> **WHAT YOU NEED TO DO**:
List all lines of the data that include the string "brick".

> **Entries taken from a collection**:
_____

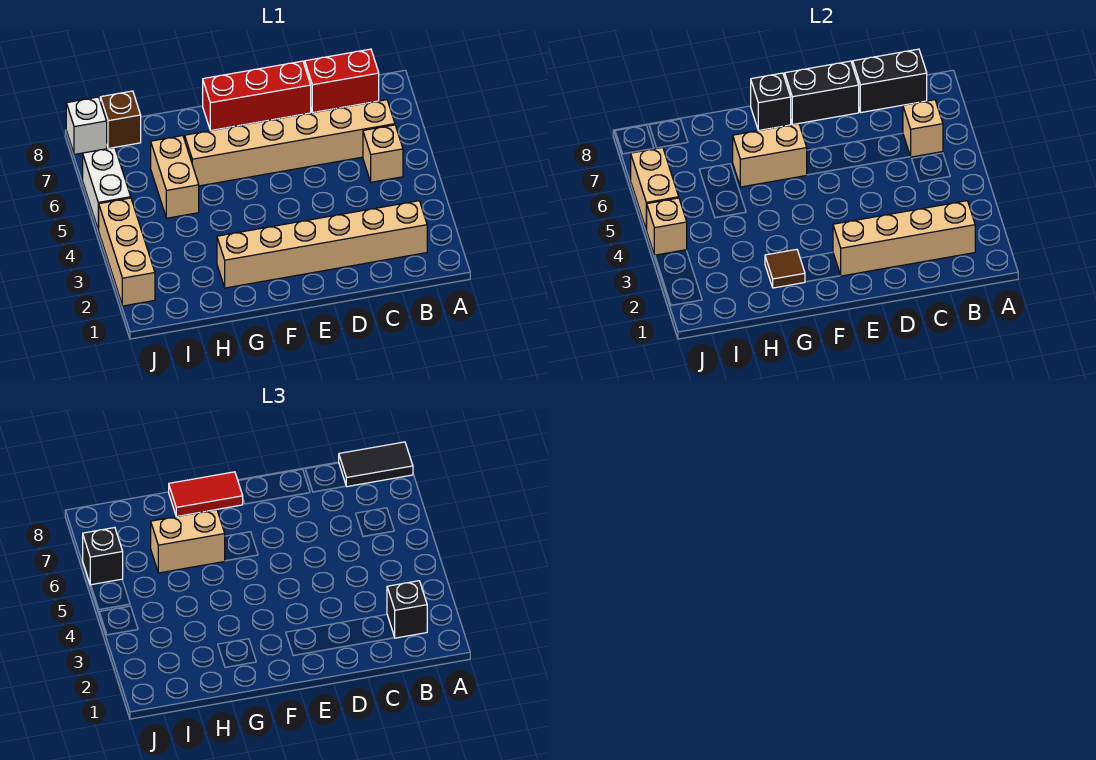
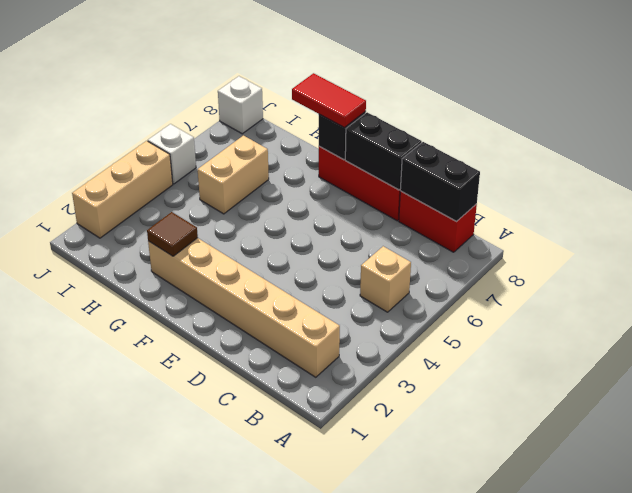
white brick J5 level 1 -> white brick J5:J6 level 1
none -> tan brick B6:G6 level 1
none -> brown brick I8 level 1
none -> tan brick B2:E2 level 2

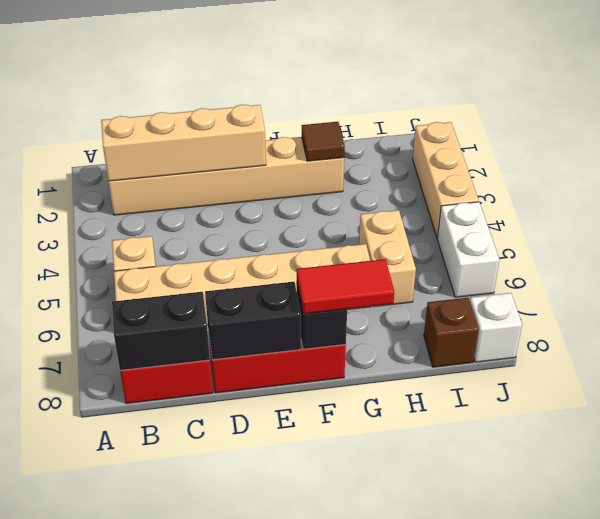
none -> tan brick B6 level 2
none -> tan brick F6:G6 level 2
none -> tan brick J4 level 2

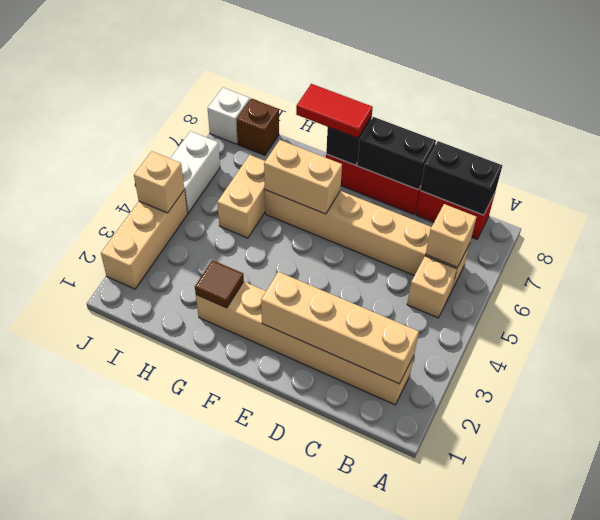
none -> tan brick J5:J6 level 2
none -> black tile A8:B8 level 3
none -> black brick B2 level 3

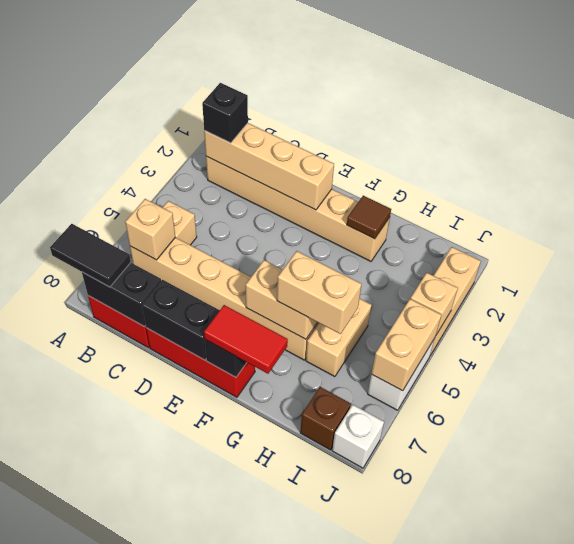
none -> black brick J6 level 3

_____

> **ANSWER SPACE**:
white brick J5 level 1 -> white brick J5:J6 level 1
none -> tan brick B6:G6 level 1
none -> brown brick I8 level 1
none -> tan brick B2:E2 level 2
none -> tan brick B6 level 2
none -> tan brick F6:G6 level 2
none -> tan brick J4 level 2
none -> tan brick J5:J6 level 2
none -> black brick B2 level 3
none -> black brick J6 level 3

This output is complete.